» REQUIRED ACTION
Could you give back exactly the lines below from the one with "(92, 339) = (107, 305): red" through the one with "(683, 271) = (235, 229): yellow", without a single picture?

*** TASK INPUTS ***

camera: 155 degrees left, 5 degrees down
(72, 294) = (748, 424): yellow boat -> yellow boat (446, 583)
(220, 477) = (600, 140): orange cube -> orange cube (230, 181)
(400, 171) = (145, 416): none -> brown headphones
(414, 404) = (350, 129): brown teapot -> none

*** End of TASK INPUTS ***
*** TASK INPUTS ***

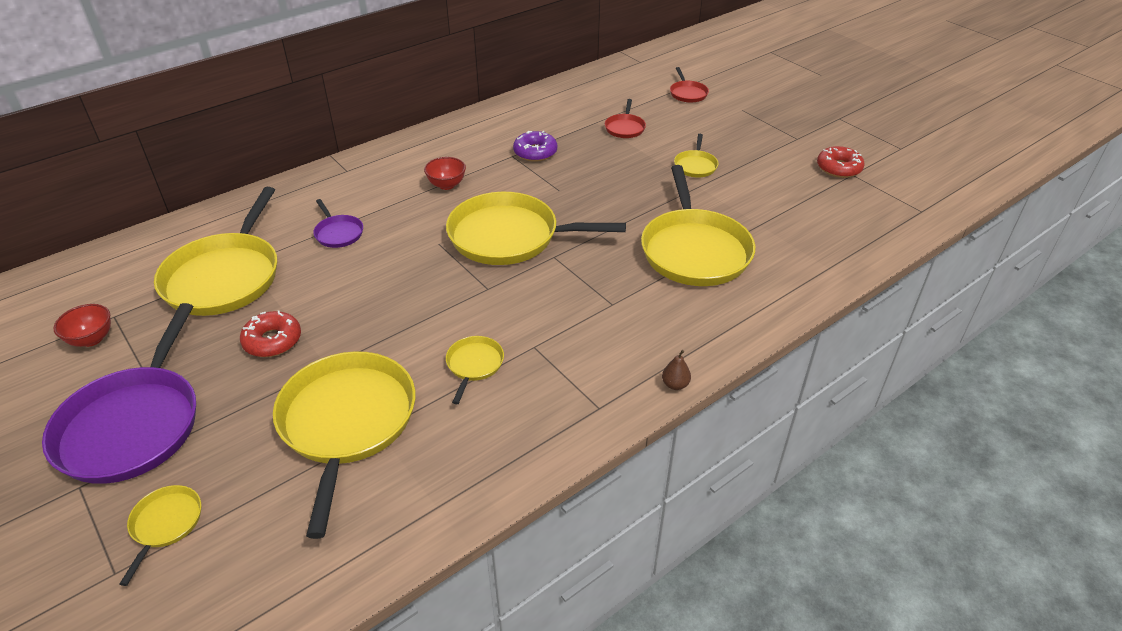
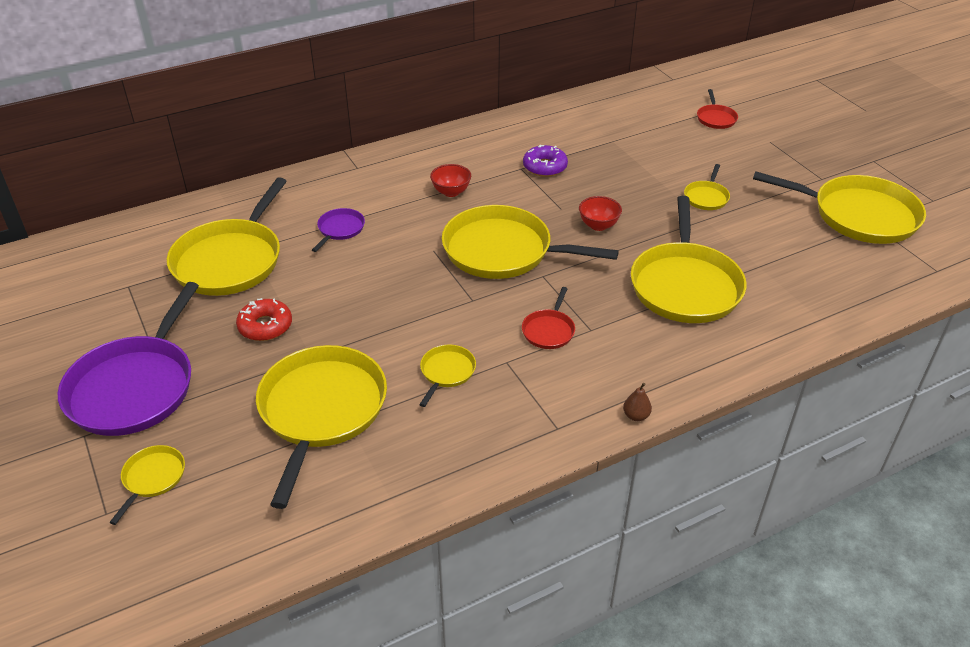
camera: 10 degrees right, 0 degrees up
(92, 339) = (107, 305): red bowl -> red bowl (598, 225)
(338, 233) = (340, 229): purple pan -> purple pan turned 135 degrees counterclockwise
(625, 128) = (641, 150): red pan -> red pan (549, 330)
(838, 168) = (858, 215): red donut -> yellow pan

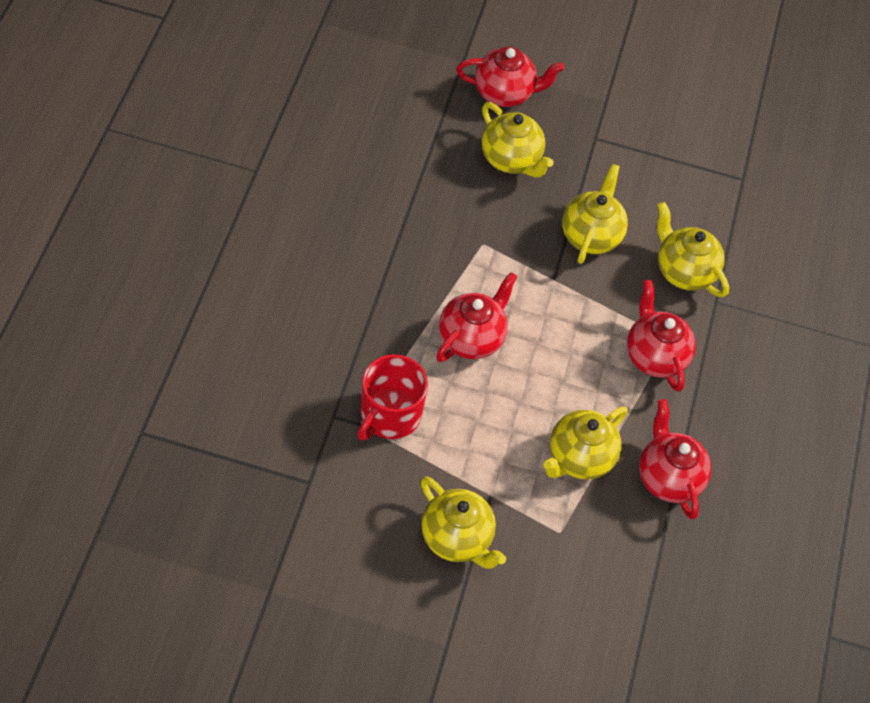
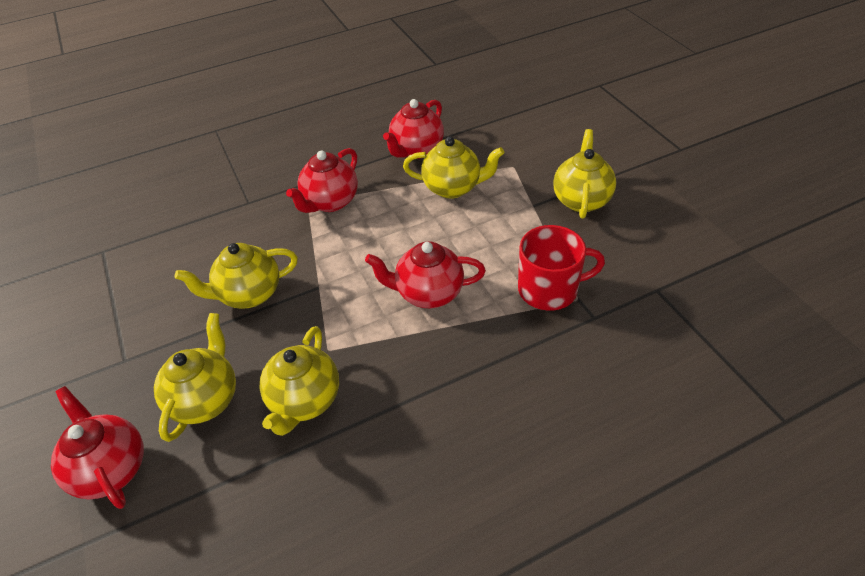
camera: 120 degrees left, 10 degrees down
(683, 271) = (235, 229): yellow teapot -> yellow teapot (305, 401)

*** End of TASK INPUTS ***

» RESULT BELOW
(92, 339) = (107, 305): red bowl -> red bowl (598, 225)
(338, 233) = (340, 229): purple pan -> purple pan turned 135 degrees counterclockwise
(625, 128) = (641, 150): red pan -> red pan (549, 330)
(838, 168) = (858, 215): red donut -> yellow pan

camera: 120 degrees left, 10 degrees down
(683, 271) = (235, 229): yellow teapot -> yellow teapot (305, 401)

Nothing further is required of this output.